◆ TASK DETAILS ◆
Where the line containing "Trace every road" appears in the entries below, begin there and output every line through the last, exactly, minus the pictures.

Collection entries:
=-=-=-=-=
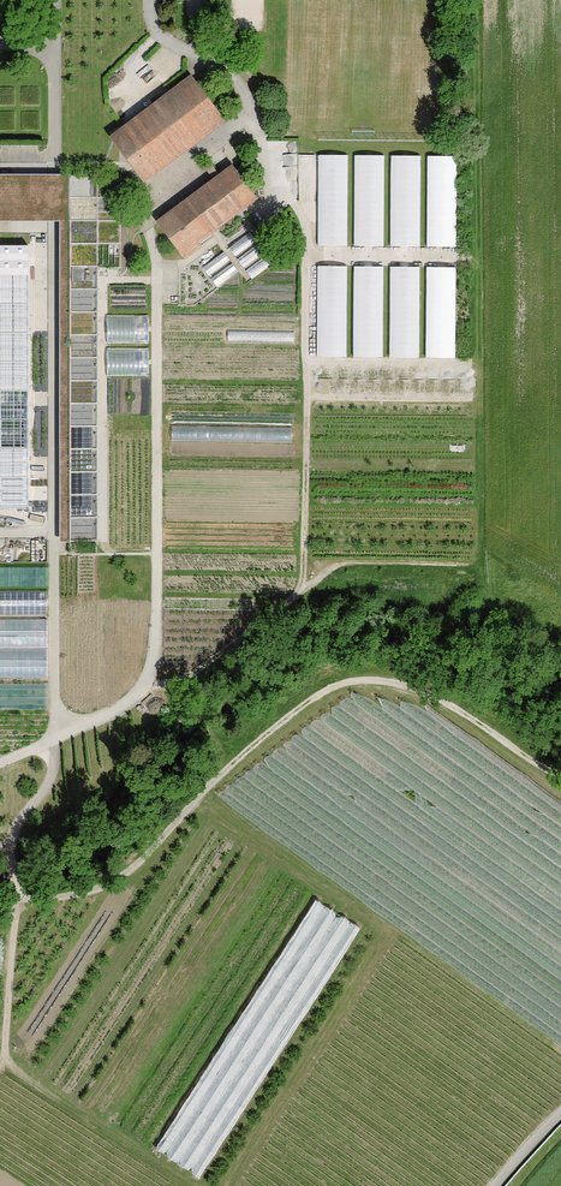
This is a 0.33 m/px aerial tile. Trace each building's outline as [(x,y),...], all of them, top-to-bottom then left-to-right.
[(189,77),(111,135),(144,178),(222,120),(189,77)] [(348,155),(318,155),(318,245),(347,245),(348,155)] [(384,155),(355,155),(355,246),(384,246),(384,155)] [(420,156),(391,156),(391,246),(420,246),(420,156)] [(457,156),(428,156),(427,246),(456,246),(457,156)] [(231,166),(158,220),(184,256),(197,247),(194,243),(242,207),(254,198),(231,166)] [(60,175),(0,175),(0,221),(60,221),(60,175)] [(97,175),(60,175),(60,221),(60,542),(97,542),(97,175)] [(29,246),(0,246),(0,511),(28,512),(29,246)] [(347,266),(317,266),(317,356),(346,356),(347,266)] [(383,267),(354,267),(354,357),(383,357),(383,267)] [(419,267),(390,267),(390,357),(419,357),(419,267)] [(456,268),(427,267),(427,358),(456,358),(456,268)] [(108,338),(150,338),(150,313),(108,313),(108,338)] [(110,371),(148,372),(149,348),(110,347),(110,371)] [(49,588),(0,588),(0,613),(49,613),(49,588)] [(48,675),(48,616),(0,616),(0,675),(48,675)]
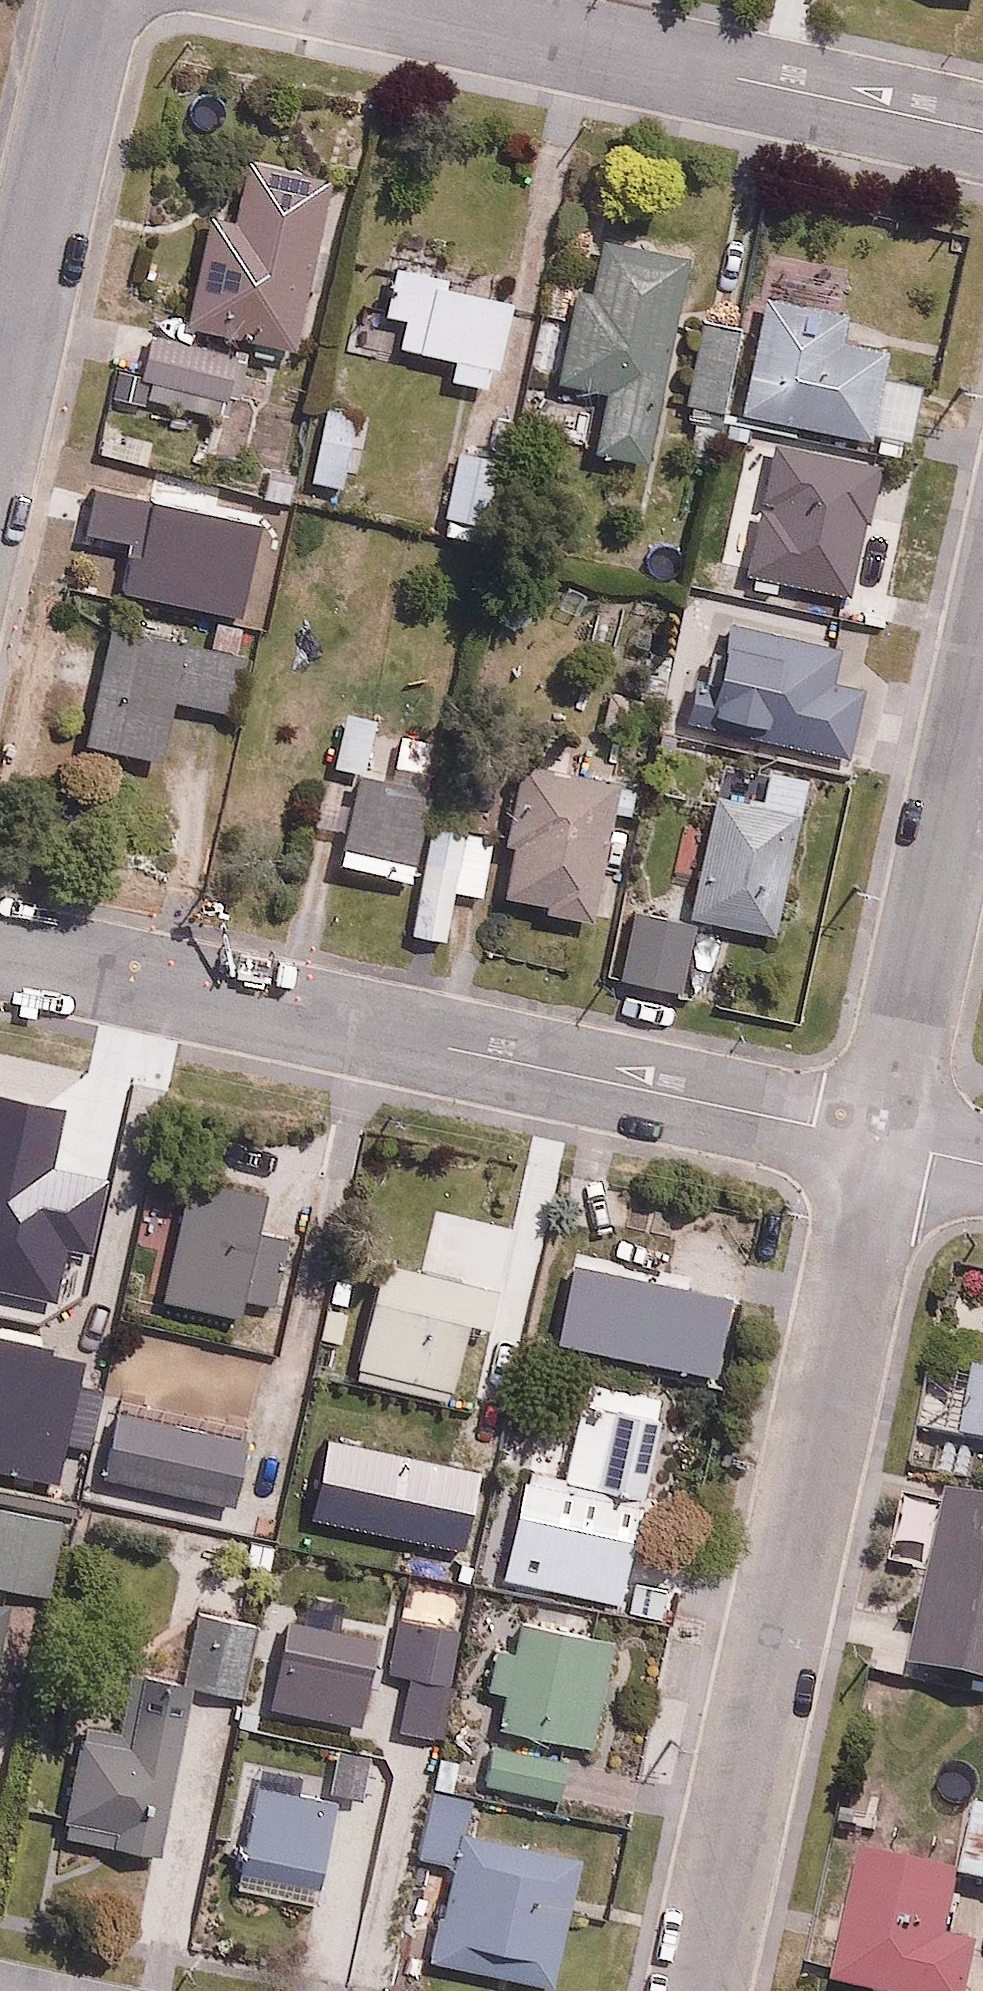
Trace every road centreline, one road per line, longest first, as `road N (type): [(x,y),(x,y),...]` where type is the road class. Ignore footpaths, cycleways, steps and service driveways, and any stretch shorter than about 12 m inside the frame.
road 1 (residential): [(879,1142),(0,953)]
road 2 (residential): [(879,1142),(701,1990)]
road 3 (residential): [(982,132),(384,0)]
road 4 (residential): [(982,674),(879,1142)]
road 5 (residential): [(92,0),(0,414)]

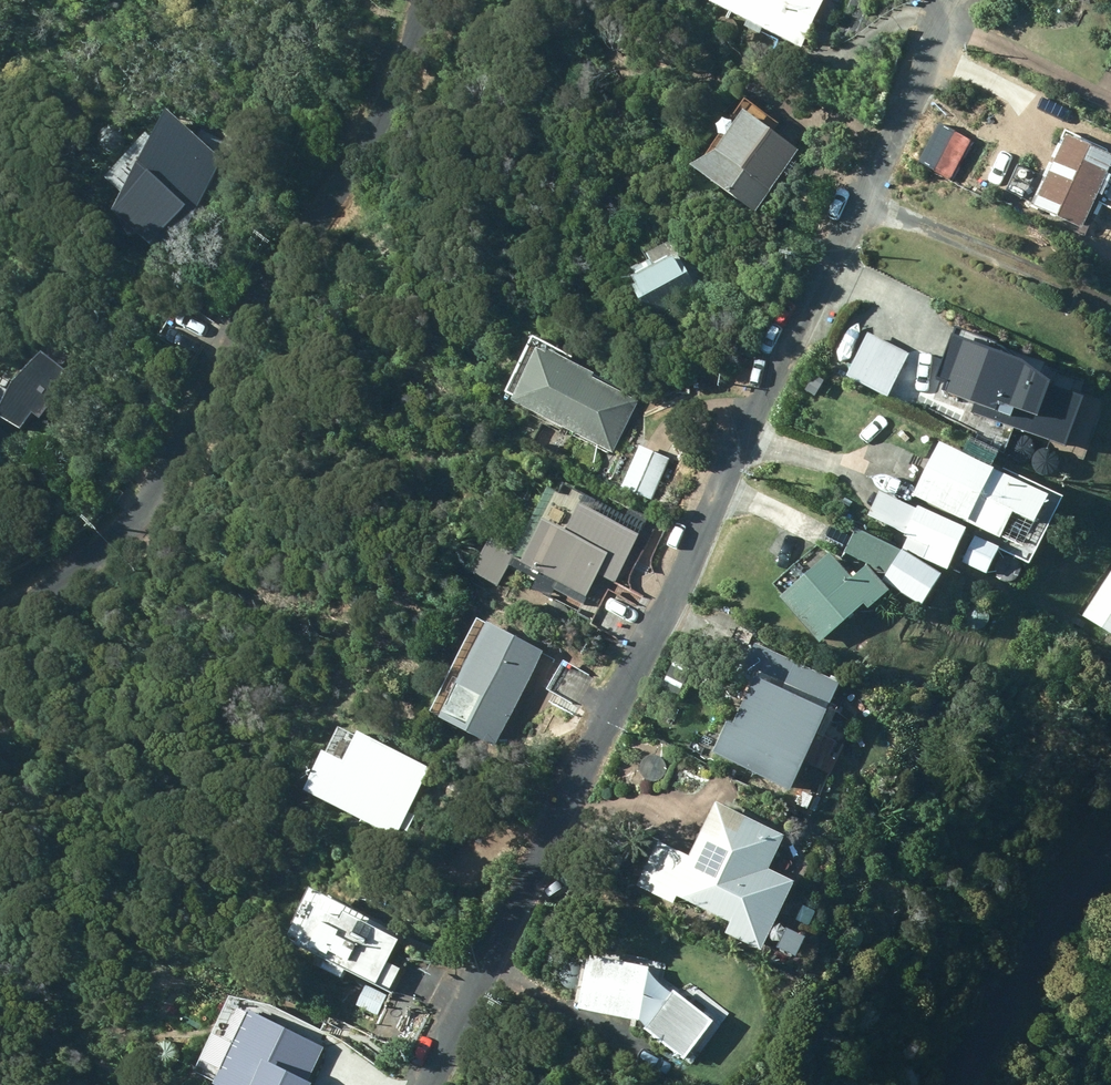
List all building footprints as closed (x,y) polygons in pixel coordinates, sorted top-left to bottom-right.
=-=-=-=-=
◆ SOLUTION FOR THIS PROBLEM ◆
Trace every road centreline, one road per line, longest first, as `road N (type): [(x,y),(x,y),...]` where type is the road class. Ignore footpaths, cycleways, steps and service driveways, and any stretch shorter than about 12 m inside the frame.
road 1 (residential): [(879,1142),(0,953)]
road 2 (residential): [(879,1142),(701,1990)]
road 3 (residential): [(982,132),(384,0)]
road 4 (residential): [(982,674),(879,1142)]
road 5 (residential): [(92,0),(0,414)]

List all building footprints as closed (x,y) polygons in pixel coordinates, sorted top-left to bottom-right.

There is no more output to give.